### What to work on
Given the material below, output exactly the lines from the line with "lime plate E3:E4" to the line with "red brick F1:G2", both ends included, and no other lines.
Given information START
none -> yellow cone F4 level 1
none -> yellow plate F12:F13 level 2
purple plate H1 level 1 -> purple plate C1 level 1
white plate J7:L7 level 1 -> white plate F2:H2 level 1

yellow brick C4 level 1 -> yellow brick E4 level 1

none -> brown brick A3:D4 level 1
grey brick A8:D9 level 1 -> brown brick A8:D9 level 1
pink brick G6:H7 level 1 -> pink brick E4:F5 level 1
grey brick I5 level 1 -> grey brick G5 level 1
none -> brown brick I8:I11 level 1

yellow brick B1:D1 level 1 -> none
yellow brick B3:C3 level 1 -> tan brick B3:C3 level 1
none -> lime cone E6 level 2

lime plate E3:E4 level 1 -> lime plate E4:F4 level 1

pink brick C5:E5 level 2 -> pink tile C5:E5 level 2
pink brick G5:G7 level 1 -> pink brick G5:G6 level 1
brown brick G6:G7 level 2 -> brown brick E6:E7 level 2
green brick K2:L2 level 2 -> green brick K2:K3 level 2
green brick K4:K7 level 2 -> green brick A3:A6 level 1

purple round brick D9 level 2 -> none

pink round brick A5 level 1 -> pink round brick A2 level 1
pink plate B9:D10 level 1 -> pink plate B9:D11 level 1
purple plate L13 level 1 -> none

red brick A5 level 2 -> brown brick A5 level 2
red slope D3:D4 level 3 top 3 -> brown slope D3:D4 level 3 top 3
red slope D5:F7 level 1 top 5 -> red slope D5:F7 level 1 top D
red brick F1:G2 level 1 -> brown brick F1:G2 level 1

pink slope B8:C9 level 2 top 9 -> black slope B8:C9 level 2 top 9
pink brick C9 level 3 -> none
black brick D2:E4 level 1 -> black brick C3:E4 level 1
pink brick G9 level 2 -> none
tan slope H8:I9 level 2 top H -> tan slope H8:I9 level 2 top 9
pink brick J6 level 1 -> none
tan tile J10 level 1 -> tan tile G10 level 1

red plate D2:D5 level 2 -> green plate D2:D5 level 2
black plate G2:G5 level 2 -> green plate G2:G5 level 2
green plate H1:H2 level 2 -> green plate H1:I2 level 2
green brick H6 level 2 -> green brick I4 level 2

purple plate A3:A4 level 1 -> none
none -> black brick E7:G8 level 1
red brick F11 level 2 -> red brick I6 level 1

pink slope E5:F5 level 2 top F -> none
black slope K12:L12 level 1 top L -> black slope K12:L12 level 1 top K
Given information END
### Solved problem
lime plate E3:E4 level 1 -> lime plate E4:F4 level 1

pink brick C5:E5 level 2 -> pink tile C5:E5 level 2
pink brick G5:G7 level 1 -> pink brick G5:G6 level 1
brown brick G6:G7 level 2 -> brown brick E6:E7 level 2
green brick K2:L2 level 2 -> green brick K2:K3 level 2
green brick K4:K7 level 2 -> green brick A3:A6 level 1

purple round brick D9 level 2 -> none

pink round brick A5 level 1 -> pink round brick A2 level 1
pink plate B9:D10 level 1 -> pink plate B9:D11 level 1
purple plate L13 level 1 -> none

red brick A5 level 2 -> brown brick A5 level 2
red slope D3:D4 level 3 top 3 -> brown slope D3:D4 level 3 top 3
red slope D5:F7 level 1 top 5 -> red slope D5:F7 level 1 top D
red brick F1:G2 level 1 -> brown brick F1:G2 level 1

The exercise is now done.